(Beginning of SOURCE MATERIAL)
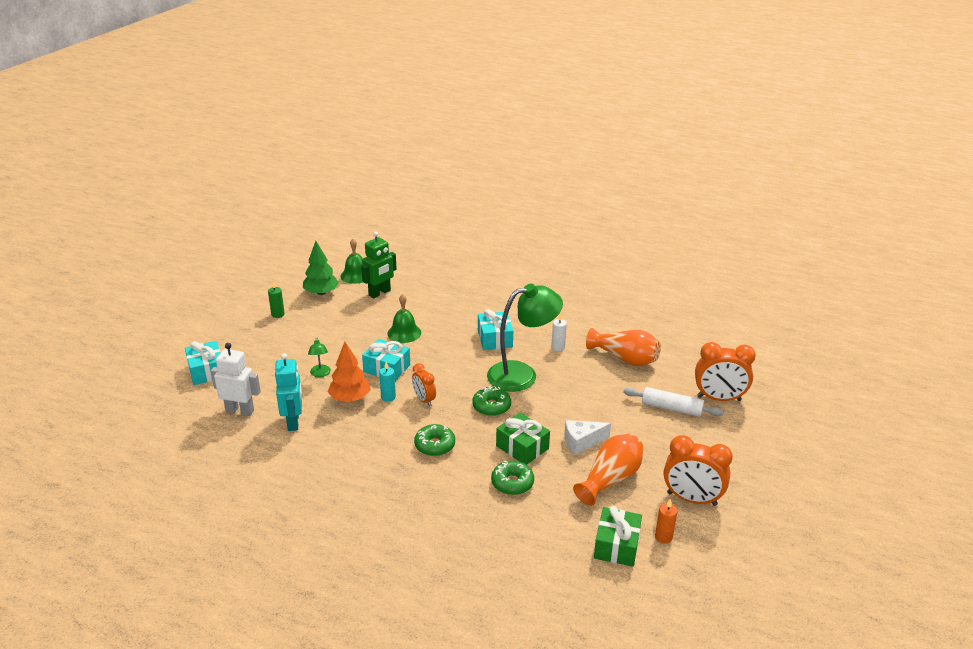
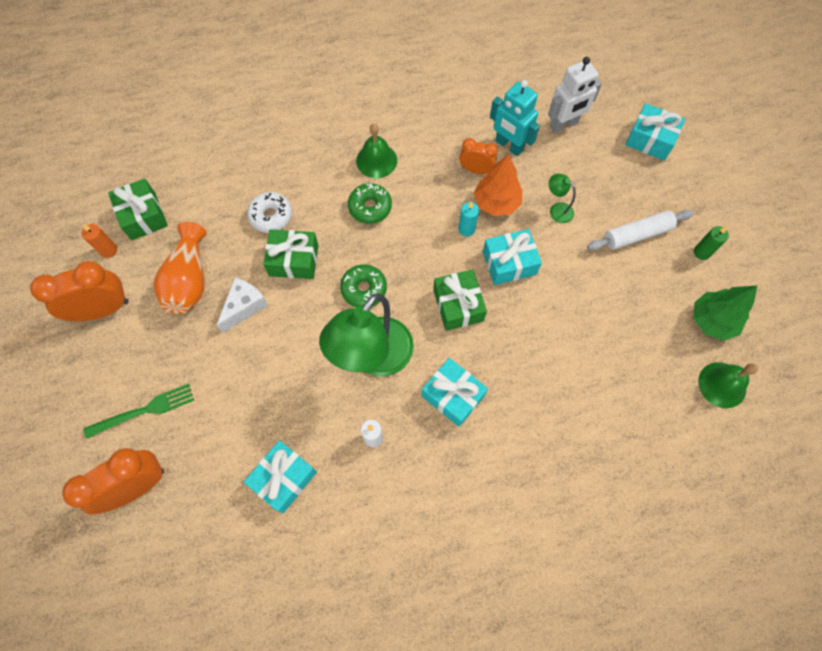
camera: 140 degrees right, 35 degrees up
green robot [361,231,397,298] -> none
green bell [387,294,421,343] -> green bell moved to [356,124,397,178]
orange clock [412,363,436,406] -> orange clock moved to [459,138,498,174]
green donut [491,461,534,495] -> white donut [247,192,292,233]
orange vase [586,328,661,366] -> turquoise gift [244,440,317,513]
white rolling pin [623,387,724,417] -> white rolling pin moved to [587,210,694,251]
none -> green fork [84,384,194,439]
none -> green gift [433,269,487,331]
(End of SOURCE MATERIAL)
== WHAT THE TASK REQUIRES ==
Your answer must be an exact copy of the records, minus any pictures.

== ANSWER AREA ==
camera: 140 degrees right, 35 degrees up
green robot [361,231,397,298] -> none
green bell [387,294,421,343] -> green bell moved to [356,124,397,178]
orange clock [412,363,436,406] -> orange clock moved to [459,138,498,174]
green donut [491,461,534,495] -> white donut [247,192,292,233]
orange vase [586,328,661,366] -> turquoise gift [244,440,317,513]
white rolling pin [623,387,724,417] -> white rolling pin moved to [587,210,694,251]
none -> green fork [84,384,194,439]
none -> green gift [433,269,487,331]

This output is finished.